▸ **WHAT TO PRODUCE**: An exact copy of the data is required. No picture may appear in it.

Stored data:
▼

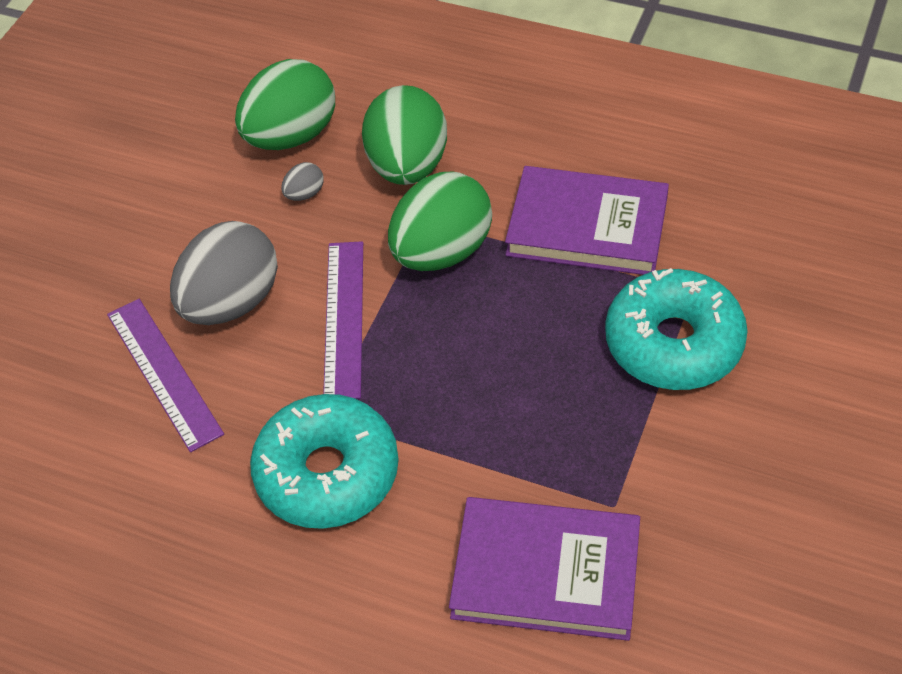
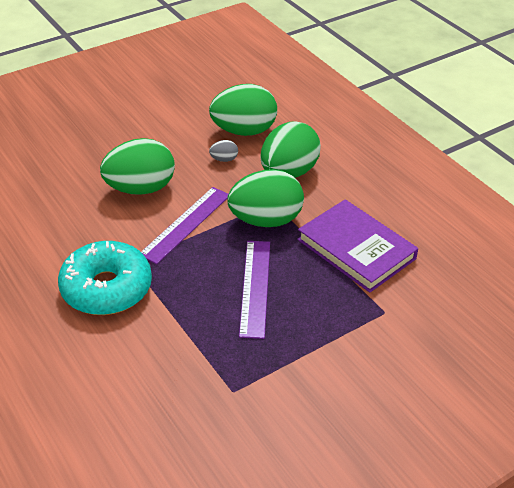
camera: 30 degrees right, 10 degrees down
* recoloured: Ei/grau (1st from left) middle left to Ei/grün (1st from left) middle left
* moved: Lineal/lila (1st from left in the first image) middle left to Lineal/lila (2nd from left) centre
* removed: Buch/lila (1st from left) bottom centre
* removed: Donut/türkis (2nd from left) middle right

▲

▸ **RESPONSE BELOW**:
camera: 30 degrees right, 10 degrees down
* recoloured: Ei/grau (1st from left) middle left to Ei/grün (1st from left) middle left
* moved: Lineal/lila (1st from left in the first image) middle left to Lineal/lila (2nd from left) centre
* removed: Buch/lila (1st from left) bottom centre
* removed: Donut/türkis (2nd from left) middle right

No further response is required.